→ EXERCISE REQUIREMENTS
Retyping the entries exactly is all that is required.

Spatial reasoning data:
※

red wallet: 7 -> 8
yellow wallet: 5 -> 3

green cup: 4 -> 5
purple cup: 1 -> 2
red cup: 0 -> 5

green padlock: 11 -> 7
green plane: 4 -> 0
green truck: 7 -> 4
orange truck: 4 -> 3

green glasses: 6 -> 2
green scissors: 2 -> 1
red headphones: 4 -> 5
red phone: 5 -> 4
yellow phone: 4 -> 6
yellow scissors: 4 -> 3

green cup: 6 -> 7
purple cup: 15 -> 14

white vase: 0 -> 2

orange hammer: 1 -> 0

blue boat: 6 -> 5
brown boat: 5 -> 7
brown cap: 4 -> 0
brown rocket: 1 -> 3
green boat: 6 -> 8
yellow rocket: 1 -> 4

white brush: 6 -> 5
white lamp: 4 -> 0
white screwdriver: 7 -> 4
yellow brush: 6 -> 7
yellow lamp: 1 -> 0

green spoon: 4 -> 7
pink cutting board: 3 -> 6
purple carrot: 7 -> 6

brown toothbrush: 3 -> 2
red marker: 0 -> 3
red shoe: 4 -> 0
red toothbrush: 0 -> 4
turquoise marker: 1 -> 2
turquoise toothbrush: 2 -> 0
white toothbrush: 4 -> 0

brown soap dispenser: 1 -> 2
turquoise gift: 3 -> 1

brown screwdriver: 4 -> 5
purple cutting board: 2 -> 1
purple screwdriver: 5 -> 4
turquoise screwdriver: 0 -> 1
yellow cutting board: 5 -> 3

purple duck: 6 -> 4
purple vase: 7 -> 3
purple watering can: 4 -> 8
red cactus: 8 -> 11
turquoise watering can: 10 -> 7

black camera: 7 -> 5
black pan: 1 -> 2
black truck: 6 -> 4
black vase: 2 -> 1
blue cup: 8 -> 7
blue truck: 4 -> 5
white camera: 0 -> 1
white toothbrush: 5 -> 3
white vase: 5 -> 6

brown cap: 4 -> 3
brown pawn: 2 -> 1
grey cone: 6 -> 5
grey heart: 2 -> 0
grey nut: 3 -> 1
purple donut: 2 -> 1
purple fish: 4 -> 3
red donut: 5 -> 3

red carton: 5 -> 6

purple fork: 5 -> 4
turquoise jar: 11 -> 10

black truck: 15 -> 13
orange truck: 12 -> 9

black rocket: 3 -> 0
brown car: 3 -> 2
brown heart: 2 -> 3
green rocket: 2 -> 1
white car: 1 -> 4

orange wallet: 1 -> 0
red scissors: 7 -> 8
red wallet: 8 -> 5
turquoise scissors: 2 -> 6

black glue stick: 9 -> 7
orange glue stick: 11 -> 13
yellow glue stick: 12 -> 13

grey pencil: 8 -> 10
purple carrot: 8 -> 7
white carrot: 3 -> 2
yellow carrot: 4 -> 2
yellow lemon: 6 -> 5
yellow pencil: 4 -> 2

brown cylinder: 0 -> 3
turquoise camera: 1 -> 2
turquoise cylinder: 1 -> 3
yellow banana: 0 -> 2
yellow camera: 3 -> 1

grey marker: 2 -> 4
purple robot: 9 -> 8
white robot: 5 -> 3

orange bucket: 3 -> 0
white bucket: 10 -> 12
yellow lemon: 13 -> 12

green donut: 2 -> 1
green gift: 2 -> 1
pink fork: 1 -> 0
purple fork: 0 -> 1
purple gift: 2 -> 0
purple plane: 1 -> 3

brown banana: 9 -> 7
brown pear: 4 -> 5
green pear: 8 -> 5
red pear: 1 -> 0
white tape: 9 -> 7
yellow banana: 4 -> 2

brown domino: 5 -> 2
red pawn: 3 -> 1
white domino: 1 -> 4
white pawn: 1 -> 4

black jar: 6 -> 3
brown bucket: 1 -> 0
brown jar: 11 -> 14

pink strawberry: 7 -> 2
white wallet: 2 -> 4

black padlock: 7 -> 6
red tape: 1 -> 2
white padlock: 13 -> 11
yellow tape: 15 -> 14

※

→ EXERCISE RESULT
red wallet: 7 -> 8
yellow wallet: 5 -> 3

green cup: 4 -> 5
purple cup: 1 -> 2
red cup: 0 -> 5

green padlock: 11 -> 7
green plane: 4 -> 0
green truck: 7 -> 4
orange truck: 4 -> 3

green glasses: 6 -> 2
green scissors: 2 -> 1
red headphones: 4 -> 5
red phone: 5 -> 4
yellow phone: 4 -> 6
yellow scissors: 4 -> 3

green cup: 6 -> 7
purple cup: 15 -> 14

white vase: 0 -> 2

orange hammer: 1 -> 0

blue boat: 6 -> 5
brown boat: 5 -> 7
brown cap: 4 -> 0
brown rocket: 1 -> 3
green boat: 6 -> 8
yellow rocket: 1 -> 4

white brush: 6 -> 5
white lamp: 4 -> 0
white screwdriver: 7 -> 4
yellow brush: 6 -> 7
yellow lamp: 1 -> 0

green spoon: 4 -> 7
pink cutting board: 3 -> 6
purple carrot: 7 -> 6

brown toothbrush: 3 -> 2
red marker: 0 -> 3
red shoe: 4 -> 0
red toothbrush: 0 -> 4
turquoise marker: 1 -> 2
turquoise toothbrush: 2 -> 0
white toothbrush: 4 -> 0

brown soap dispenser: 1 -> 2
turquoise gift: 3 -> 1

brown screwdriver: 4 -> 5
purple cutting board: 2 -> 1
purple screwdriver: 5 -> 4
turquoise screwdriver: 0 -> 1
yellow cutting board: 5 -> 3

purple duck: 6 -> 4
purple vase: 7 -> 3
purple watering can: 4 -> 8
red cactus: 8 -> 11
turquoise watering can: 10 -> 7

black camera: 7 -> 5
black pan: 1 -> 2
black truck: 6 -> 4
black vase: 2 -> 1
blue cup: 8 -> 7
blue truck: 4 -> 5
white camera: 0 -> 1
white toothbrush: 5 -> 3
white vase: 5 -> 6

brown cap: 4 -> 3
brown pawn: 2 -> 1
grey cone: 6 -> 5
grey heart: 2 -> 0
grey nut: 3 -> 1
purple donut: 2 -> 1
purple fish: 4 -> 3
red donut: 5 -> 3

red carton: 5 -> 6

purple fork: 5 -> 4
turquoise jar: 11 -> 10

black truck: 15 -> 13
orange truck: 12 -> 9

black rocket: 3 -> 0
brown car: 3 -> 2
brown heart: 2 -> 3
green rocket: 2 -> 1
white car: 1 -> 4

orange wallet: 1 -> 0
red scissors: 7 -> 8
red wallet: 8 -> 5
turquoise scissors: 2 -> 6

black glue stick: 9 -> 7
orange glue stick: 11 -> 13
yellow glue stick: 12 -> 13

grey pencil: 8 -> 10
purple carrot: 8 -> 7
white carrot: 3 -> 2
yellow carrot: 4 -> 2
yellow lemon: 6 -> 5
yellow pencil: 4 -> 2

brown cylinder: 0 -> 3
turquoise camera: 1 -> 2
turquoise cylinder: 1 -> 3
yellow banana: 0 -> 2
yellow camera: 3 -> 1

grey marker: 2 -> 4
purple robot: 9 -> 8
white robot: 5 -> 3

orange bucket: 3 -> 0
white bucket: 10 -> 12
yellow lemon: 13 -> 12

green donut: 2 -> 1
green gift: 2 -> 1
pink fork: 1 -> 0
purple fork: 0 -> 1
purple gift: 2 -> 0
purple plane: 1 -> 3

brown banana: 9 -> 7
brown pear: 4 -> 5
green pear: 8 -> 5
red pear: 1 -> 0
white tape: 9 -> 7
yellow banana: 4 -> 2

brown domino: 5 -> 2
red pawn: 3 -> 1
white domino: 1 -> 4
white pawn: 1 -> 4

black jar: 6 -> 3
brown bucket: 1 -> 0
brown jar: 11 -> 14

pink strawberry: 7 -> 2
white wallet: 2 -> 4

black padlock: 7 -> 6
red tape: 1 -> 2
white padlock: 13 -> 11
yellow tape: 15 -> 14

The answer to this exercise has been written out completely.